Below are records; reproduce exactly the lines from the one that has "GAS2 pin AO: GP15 -> GP28" through the one that has "BUTTON pin SIG: D5 -> D8", ends included, and nothing more.

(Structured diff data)
───

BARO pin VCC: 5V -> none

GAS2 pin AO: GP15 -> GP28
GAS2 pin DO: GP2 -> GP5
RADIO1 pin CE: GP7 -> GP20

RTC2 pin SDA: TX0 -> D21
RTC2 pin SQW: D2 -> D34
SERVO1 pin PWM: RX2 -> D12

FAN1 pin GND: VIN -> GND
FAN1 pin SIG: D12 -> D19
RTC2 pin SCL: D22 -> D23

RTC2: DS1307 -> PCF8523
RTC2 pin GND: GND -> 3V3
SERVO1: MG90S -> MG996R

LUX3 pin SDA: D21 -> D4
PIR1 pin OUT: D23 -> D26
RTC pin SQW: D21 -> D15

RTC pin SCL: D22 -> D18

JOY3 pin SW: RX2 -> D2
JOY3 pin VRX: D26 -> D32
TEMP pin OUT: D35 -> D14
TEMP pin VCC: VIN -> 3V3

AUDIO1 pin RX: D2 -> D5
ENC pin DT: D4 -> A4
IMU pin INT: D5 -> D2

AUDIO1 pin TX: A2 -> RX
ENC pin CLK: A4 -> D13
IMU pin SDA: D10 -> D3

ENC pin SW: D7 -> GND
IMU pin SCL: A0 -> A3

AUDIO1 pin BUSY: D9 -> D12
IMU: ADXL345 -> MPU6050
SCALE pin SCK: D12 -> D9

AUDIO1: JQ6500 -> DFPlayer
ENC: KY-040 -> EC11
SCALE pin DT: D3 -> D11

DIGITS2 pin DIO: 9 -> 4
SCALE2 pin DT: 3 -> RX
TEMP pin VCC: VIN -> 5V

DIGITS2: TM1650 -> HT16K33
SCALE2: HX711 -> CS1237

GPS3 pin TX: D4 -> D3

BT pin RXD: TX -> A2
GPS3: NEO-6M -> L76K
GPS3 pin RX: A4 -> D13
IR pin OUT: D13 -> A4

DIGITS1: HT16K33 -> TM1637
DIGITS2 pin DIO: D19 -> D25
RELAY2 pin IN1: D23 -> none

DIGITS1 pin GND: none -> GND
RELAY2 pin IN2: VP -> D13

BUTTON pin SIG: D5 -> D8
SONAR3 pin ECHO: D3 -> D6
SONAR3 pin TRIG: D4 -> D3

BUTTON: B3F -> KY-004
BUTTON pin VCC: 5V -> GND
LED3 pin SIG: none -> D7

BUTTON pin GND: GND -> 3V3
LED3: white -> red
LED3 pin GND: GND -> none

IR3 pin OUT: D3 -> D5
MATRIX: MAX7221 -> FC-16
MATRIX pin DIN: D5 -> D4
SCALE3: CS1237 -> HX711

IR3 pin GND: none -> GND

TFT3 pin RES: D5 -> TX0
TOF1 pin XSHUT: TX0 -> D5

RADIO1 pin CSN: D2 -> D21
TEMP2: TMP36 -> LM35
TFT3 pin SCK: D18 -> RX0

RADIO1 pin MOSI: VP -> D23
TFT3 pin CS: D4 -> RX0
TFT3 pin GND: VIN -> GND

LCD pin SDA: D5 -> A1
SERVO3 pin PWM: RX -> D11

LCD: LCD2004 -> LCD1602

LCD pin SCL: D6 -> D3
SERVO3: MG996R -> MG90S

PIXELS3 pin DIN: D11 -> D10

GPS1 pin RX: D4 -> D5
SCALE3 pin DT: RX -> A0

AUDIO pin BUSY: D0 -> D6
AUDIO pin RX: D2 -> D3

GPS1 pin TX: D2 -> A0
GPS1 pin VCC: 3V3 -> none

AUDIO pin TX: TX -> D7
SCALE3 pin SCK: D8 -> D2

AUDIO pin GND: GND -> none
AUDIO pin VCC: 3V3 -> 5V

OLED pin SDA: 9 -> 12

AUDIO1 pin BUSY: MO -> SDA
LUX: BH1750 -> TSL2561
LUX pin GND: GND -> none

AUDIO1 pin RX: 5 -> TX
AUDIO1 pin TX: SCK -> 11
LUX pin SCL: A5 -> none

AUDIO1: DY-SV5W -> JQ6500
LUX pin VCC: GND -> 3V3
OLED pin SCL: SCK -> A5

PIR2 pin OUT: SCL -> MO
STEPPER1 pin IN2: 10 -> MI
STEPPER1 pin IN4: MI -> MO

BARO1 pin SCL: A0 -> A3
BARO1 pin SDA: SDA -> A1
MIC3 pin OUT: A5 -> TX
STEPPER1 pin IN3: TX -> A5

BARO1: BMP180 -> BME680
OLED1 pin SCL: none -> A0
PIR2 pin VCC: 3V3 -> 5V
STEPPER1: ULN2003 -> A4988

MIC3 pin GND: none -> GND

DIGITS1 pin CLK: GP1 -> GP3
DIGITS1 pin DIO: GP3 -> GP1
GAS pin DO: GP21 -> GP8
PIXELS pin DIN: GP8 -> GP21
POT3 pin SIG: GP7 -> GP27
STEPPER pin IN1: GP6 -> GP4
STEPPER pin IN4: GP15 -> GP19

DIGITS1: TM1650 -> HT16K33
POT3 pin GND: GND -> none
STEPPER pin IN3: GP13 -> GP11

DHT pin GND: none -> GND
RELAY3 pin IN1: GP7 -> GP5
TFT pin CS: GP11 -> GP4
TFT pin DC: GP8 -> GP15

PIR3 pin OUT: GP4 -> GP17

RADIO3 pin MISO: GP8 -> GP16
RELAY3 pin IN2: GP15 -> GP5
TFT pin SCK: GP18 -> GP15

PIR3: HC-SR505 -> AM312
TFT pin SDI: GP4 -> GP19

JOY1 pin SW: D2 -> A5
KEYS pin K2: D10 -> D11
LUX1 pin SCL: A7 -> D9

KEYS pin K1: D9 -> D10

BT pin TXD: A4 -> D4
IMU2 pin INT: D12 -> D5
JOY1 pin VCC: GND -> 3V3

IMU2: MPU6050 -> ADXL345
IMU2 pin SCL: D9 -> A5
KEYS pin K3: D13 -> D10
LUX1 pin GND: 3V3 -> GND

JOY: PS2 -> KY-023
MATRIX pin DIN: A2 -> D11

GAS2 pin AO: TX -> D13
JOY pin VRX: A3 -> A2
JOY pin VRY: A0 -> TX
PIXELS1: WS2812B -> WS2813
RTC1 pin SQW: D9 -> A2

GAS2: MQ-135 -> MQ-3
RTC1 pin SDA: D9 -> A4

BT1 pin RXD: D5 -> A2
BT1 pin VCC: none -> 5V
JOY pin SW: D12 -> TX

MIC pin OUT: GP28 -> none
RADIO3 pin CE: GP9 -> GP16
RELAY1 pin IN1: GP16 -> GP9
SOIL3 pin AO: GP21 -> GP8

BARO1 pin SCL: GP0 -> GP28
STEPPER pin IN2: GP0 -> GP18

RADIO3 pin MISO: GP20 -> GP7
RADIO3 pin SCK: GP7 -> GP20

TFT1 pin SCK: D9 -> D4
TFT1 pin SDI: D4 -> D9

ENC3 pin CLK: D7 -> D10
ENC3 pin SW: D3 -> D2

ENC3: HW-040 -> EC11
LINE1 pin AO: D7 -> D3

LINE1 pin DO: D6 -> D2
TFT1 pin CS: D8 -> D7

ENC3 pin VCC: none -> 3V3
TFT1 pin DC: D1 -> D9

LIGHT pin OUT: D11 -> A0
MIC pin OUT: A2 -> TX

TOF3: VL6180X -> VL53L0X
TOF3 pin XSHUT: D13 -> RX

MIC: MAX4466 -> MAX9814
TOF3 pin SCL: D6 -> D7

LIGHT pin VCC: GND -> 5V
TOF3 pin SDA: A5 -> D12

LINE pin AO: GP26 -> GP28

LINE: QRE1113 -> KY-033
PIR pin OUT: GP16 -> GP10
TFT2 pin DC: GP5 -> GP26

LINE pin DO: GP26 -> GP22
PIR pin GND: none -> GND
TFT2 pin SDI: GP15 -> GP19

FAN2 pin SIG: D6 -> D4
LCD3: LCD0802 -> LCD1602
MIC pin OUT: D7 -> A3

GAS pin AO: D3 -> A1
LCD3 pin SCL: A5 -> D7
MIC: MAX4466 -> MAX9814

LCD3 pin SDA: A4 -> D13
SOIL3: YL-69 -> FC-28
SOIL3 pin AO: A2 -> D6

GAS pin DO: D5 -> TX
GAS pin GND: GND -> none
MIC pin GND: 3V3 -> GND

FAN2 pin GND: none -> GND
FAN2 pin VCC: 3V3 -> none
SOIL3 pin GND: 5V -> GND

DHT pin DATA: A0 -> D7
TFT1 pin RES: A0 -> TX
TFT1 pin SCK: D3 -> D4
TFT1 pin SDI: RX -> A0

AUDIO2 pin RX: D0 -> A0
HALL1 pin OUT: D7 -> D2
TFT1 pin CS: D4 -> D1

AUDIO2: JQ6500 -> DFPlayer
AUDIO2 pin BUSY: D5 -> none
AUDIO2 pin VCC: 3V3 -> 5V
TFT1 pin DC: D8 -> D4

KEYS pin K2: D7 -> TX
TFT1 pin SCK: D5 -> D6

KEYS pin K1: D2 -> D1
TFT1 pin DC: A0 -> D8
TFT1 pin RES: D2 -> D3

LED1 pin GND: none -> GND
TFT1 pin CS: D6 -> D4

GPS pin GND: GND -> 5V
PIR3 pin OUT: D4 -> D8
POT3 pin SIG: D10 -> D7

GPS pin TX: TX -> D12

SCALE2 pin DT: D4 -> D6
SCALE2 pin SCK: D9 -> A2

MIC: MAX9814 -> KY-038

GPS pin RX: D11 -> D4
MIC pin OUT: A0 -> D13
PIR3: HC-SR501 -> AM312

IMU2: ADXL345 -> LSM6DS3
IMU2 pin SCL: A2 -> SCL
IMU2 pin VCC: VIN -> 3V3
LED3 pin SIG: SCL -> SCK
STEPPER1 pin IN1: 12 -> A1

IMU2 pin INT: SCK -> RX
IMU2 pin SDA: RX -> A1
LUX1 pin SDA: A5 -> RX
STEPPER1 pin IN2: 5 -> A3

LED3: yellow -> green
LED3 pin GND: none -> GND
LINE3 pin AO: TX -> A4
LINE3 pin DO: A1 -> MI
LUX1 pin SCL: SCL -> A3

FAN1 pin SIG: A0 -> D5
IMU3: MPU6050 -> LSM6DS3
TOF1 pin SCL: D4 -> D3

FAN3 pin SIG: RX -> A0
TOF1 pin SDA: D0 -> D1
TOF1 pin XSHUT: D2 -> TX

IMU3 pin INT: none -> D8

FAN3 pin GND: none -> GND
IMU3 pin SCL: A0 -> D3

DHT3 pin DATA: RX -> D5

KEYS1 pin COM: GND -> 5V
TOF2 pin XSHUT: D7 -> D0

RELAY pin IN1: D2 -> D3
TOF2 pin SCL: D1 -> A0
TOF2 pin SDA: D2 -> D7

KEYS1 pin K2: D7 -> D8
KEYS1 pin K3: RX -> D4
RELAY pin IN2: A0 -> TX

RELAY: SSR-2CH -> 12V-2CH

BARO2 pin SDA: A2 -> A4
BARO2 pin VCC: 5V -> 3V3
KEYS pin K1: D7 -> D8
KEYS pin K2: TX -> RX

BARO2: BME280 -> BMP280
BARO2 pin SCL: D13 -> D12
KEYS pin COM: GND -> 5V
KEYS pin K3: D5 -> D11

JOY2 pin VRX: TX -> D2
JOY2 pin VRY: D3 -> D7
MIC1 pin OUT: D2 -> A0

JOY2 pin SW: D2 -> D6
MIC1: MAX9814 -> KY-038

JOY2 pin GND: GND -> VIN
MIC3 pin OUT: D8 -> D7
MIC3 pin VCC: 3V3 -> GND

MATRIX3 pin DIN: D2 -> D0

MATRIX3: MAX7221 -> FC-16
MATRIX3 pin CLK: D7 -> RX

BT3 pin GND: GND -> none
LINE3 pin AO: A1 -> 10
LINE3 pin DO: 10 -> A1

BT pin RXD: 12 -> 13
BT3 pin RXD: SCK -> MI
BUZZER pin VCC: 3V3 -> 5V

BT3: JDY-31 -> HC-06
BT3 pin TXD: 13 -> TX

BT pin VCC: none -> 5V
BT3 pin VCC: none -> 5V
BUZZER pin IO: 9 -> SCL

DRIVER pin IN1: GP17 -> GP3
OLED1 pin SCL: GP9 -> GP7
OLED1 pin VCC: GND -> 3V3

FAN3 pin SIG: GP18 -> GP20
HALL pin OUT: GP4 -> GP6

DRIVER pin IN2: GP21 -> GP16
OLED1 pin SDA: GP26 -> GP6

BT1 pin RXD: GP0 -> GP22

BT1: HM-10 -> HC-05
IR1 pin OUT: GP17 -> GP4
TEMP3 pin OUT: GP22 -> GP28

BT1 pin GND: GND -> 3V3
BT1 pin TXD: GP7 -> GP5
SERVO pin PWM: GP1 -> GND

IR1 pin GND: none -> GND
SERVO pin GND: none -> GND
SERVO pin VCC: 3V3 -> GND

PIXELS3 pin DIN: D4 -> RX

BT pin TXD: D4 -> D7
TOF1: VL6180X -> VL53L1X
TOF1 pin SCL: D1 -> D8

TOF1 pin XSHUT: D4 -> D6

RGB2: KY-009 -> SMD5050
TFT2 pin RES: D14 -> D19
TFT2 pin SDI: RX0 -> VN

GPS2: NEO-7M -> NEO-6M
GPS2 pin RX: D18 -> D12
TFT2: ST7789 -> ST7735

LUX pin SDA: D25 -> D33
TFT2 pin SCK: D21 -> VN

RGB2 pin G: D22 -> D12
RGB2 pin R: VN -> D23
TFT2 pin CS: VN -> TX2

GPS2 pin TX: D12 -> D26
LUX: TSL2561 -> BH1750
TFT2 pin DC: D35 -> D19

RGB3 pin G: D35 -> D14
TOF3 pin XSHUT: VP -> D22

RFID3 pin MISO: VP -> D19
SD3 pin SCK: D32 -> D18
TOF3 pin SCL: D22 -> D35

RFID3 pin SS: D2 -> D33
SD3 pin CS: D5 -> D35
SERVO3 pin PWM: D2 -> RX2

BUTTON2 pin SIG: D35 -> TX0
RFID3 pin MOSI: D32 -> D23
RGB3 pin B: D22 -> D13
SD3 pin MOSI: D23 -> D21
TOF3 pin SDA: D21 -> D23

───

-- Task answer --
GAS2 pin AO: GP15 -> GP28
GAS2 pin DO: GP2 -> GP5
RADIO1 pin CE: GP7 -> GP20

RTC2 pin SDA: TX0 -> D21
RTC2 pin SQW: D2 -> D34
SERVO1 pin PWM: RX2 -> D12

FAN1 pin GND: VIN -> GND
FAN1 pin SIG: D12 -> D19
RTC2 pin SCL: D22 -> D23

RTC2: DS1307 -> PCF8523
RTC2 pin GND: GND -> 3V3
SERVO1: MG90S -> MG996R

LUX3 pin SDA: D21 -> D4
PIR1 pin OUT: D23 -> D26
RTC pin SQW: D21 -> D15

RTC pin SCL: D22 -> D18

JOY3 pin SW: RX2 -> D2
JOY3 pin VRX: D26 -> D32
TEMP pin OUT: D35 -> D14
TEMP pin VCC: VIN -> 3V3

AUDIO1 pin RX: D2 -> D5
ENC pin DT: D4 -> A4
IMU pin INT: D5 -> D2

AUDIO1 pin TX: A2 -> RX
ENC pin CLK: A4 -> D13
IMU pin SDA: D10 -> D3

ENC pin SW: D7 -> GND
IMU pin SCL: A0 -> A3

AUDIO1 pin BUSY: D9 -> D12
IMU: ADXL345 -> MPU6050
SCALE pin SCK: D12 -> D9

AUDIO1: JQ6500 -> DFPlayer
ENC: KY-040 -> EC11
SCALE pin DT: D3 -> D11

DIGITS2 pin DIO: 9 -> 4
SCALE2 pin DT: 3 -> RX
TEMP pin VCC: VIN -> 5V

DIGITS2: TM1650 -> HT16K33
SCALE2: HX711 -> CS1237

GPS3 pin TX: D4 -> D3

BT pin RXD: TX -> A2
GPS3: NEO-6M -> L76K
GPS3 pin RX: A4 -> D13
IR pin OUT: D13 -> A4

DIGITS1: HT16K33 -> TM1637
DIGITS2 pin DIO: D19 -> D25
RELAY2 pin IN1: D23 -> none

DIGITS1 pin GND: none -> GND
RELAY2 pin IN2: VP -> D13

BUTTON pin SIG: D5 -> D8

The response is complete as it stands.